Task to complete → The answer must be an exact copy of the records, with every picture left out.

● ● ●

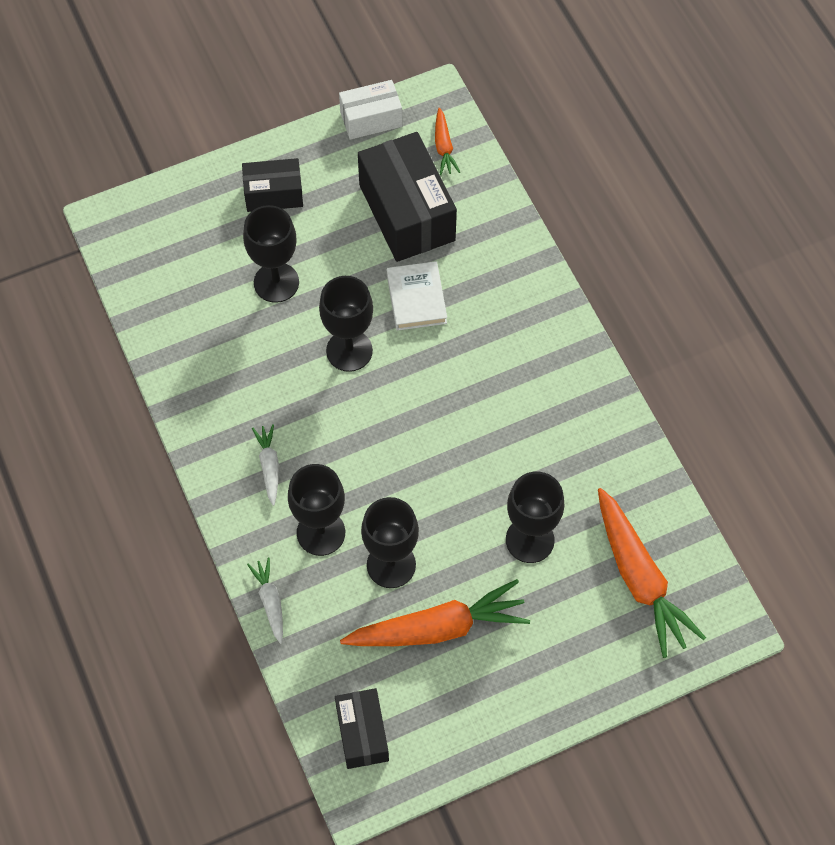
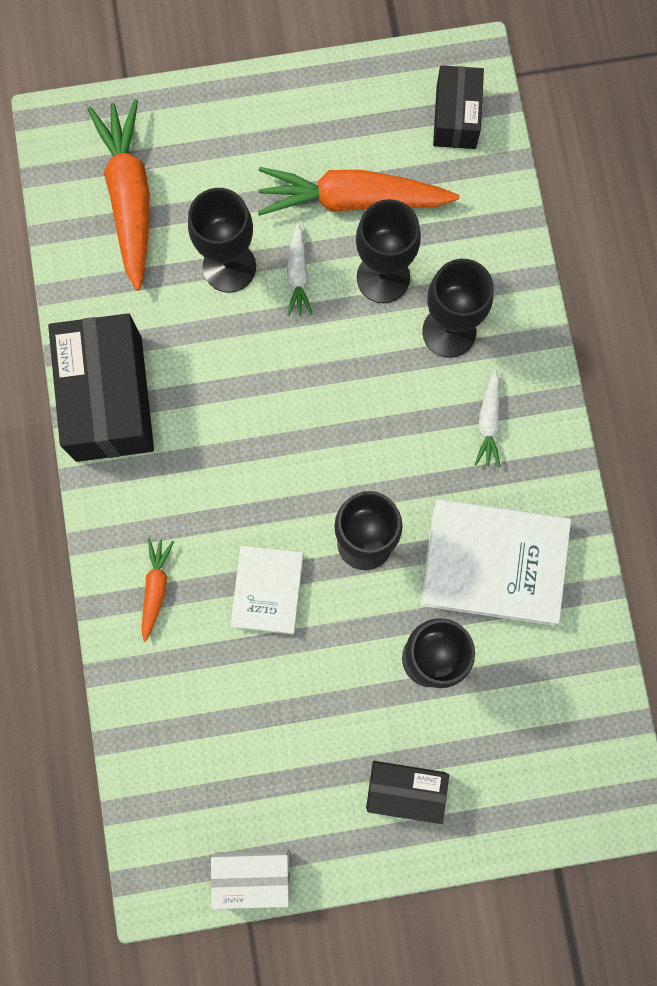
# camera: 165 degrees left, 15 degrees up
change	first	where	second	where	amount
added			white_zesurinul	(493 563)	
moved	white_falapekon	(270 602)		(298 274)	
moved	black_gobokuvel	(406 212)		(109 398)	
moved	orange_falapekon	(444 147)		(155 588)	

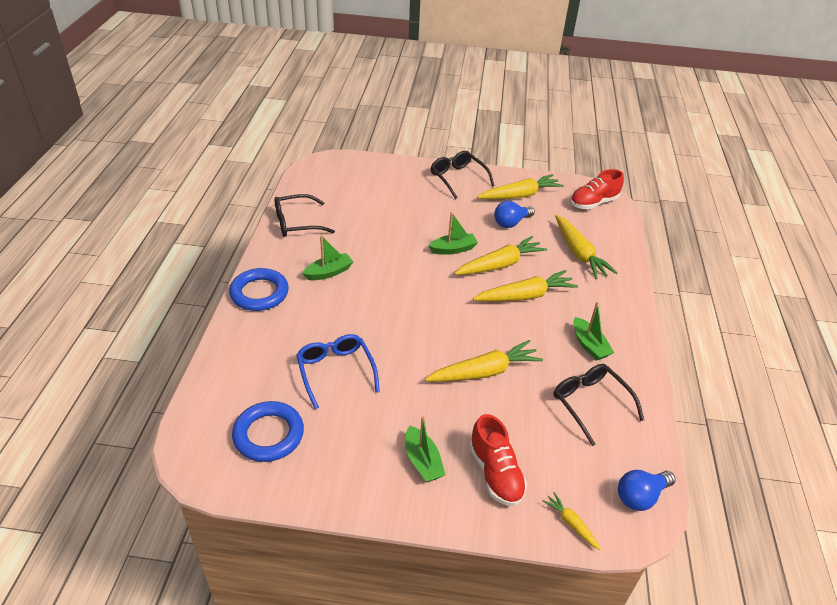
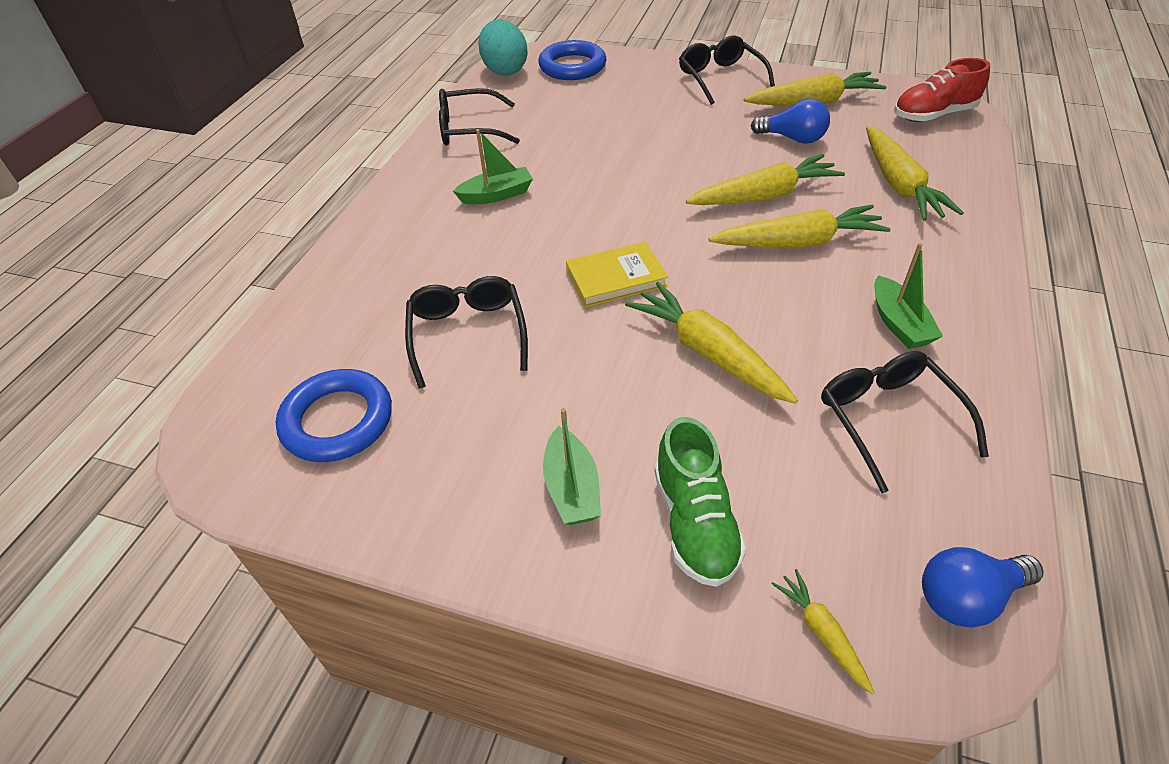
# camera: 15 degrees right, 5 degrees up
change	first	where	second	where	amount
removed	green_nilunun	(453 249)			
added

● ● ●

Expected answer →
# camera: 165 degrees left, 15 degrees up
change	first	where	second	where	amount
added			white_zesurinul	(493 563)	
moved	white_falapekon	(270 602)		(298 274)	
moved	black_gobokuvel	(406 212)		(109 398)	
moved	orange_falapekon	(444 147)		(155 588)	

# camera: 15 degrees right, 5 degrees up
change	first	where	second	where	amount
removed	green_nilunun	(453 249)			
added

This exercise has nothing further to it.